**WHAT YOU HAVE TO DO**: Because the pictures are not wanted, reproduce the rest of the records below exactly as they stand.
*** Begin section ***
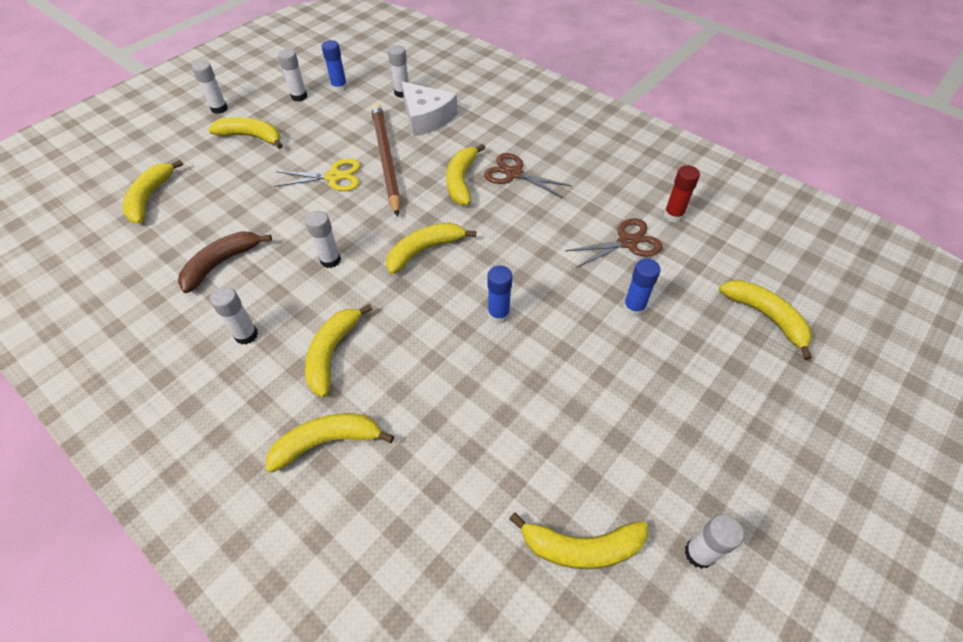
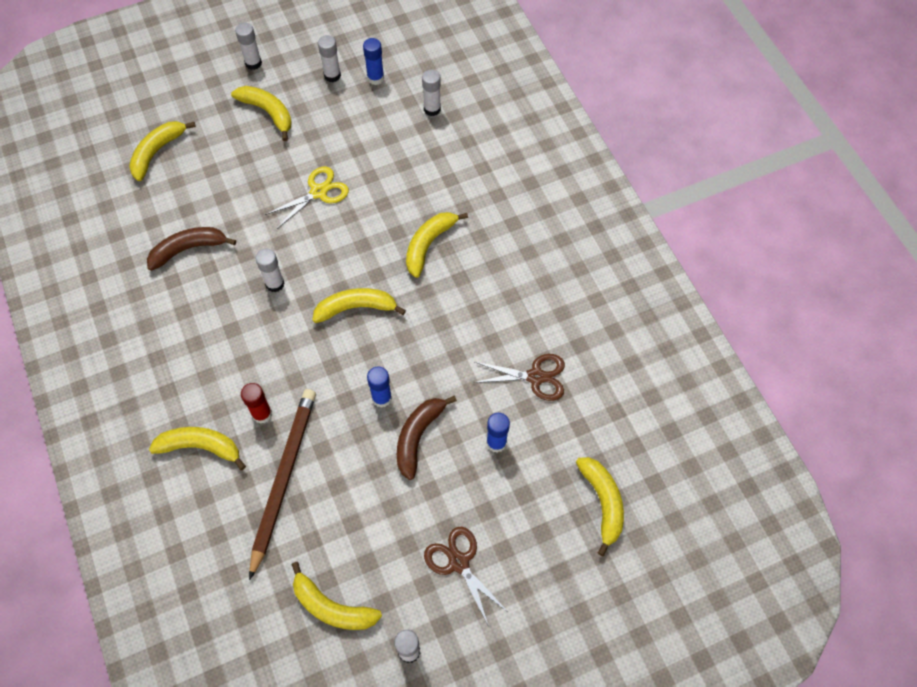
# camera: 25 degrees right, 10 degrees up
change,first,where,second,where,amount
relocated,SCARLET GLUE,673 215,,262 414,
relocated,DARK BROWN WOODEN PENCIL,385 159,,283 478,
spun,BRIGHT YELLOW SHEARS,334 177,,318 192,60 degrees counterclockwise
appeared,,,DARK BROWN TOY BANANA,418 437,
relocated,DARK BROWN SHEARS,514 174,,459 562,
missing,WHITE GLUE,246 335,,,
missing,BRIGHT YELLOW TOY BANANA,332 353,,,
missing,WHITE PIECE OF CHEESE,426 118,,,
*** End section ***
**RESULT OF THE EXERCISE**:
# camera: 25 degrees right, 10 degrees up
change,first,where,second,where,amount
relocated,SCARLET GLUE,673 215,,262 414,
relocated,DARK BROWN WOODEN PENCIL,385 159,,283 478,
spun,BRIGHT YELLOW SHEARS,334 177,,318 192,60 degrees counterclockwise
appeared,,,DARK BROWN TOY BANANA,418 437,
relocated,DARK BROWN SHEARS,514 174,,459 562,
missing,WHITE GLUE,246 335,,,
missing,BRIGHT YELLOW TOY BANANA,332 353,,,
missing,WHITE PIECE OF CHEESE,426 118,,,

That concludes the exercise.